INSTRUCTIONS FOR THE TASK:
Locate the line that contains "tan 1x1 cone" in the entries below. Retype it and all following lines through the final one, character for character.

[Object state comparisons]
- Opening Delimiter -

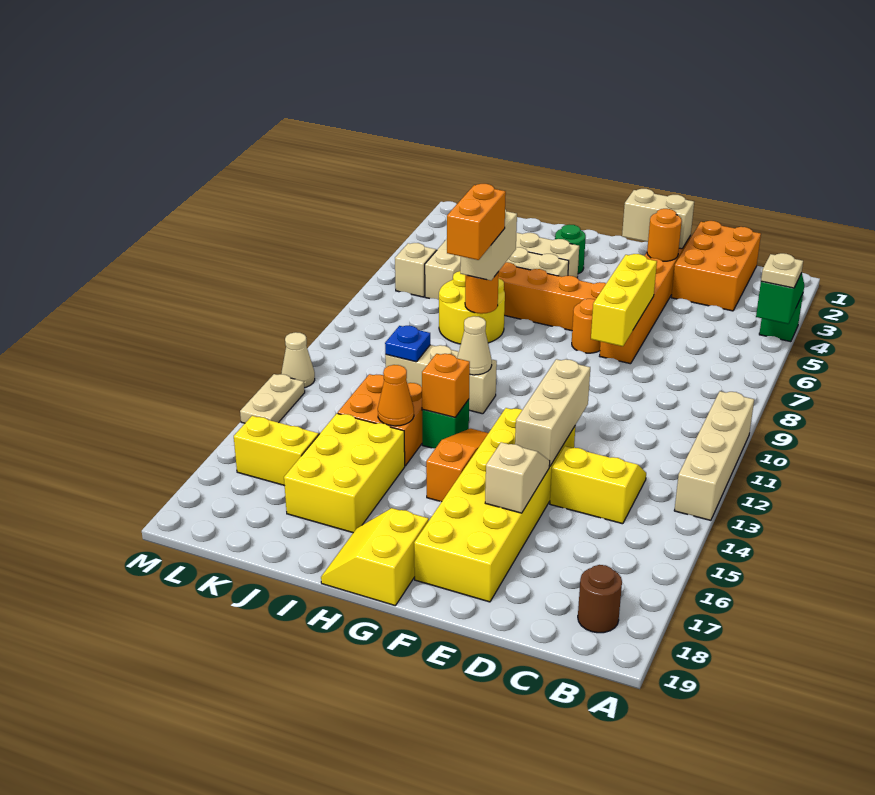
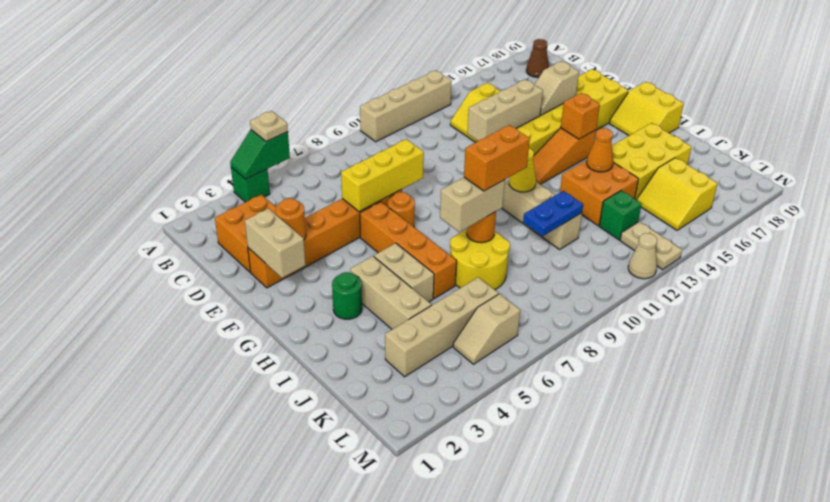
brown 1x1 round brick [578,565,622,633] -> brown 1x1 cone [526,39,549,77]
orange 2x3 brick [671,221,761,311] -> orange 2x2 brick [215,195,276,272]
yellow 2x2 slope [321,508,429,605] -> yellow 2x2 slope turned to [609,82,684,135]
tan 1x1 cone [457,316,492,375] -> yellow 1x1 cone [509,148,536,192]
green 1x1 brick [422,399,469,448] -> green 1x1 brick moved to [599,190,642,240]
orange 1x1 brick [422,354,470,417] -> orange 1x1 brick moved to [561,93,600,139]
blue 1x1 plate [385,326,430,362] -> blue 1x2 plate [523,191,583,236]
tan 1x2 plate [240,374,305,423] -> tan 1x2 plate turned to [620,221,682,270]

- Closing Delimiter -

FINISHED EXERCISE:
tan 1x1 cone [457,316,492,375] -> yellow 1x1 cone [509,148,536,192]
green 1x1 brick [422,399,469,448] -> green 1x1 brick moved to [599,190,642,240]
orange 1x1 brick [422,354,470,417] -> orange 1x1 brick moved to [561,93,600,139]
blue 1x1 plate [385,326,430,362] -> blue 1x2 plate [523,191,583,236]
tan 1x2 plate [240,374,305,423] -> tan 1x2 plate turned to [620,221,682,270]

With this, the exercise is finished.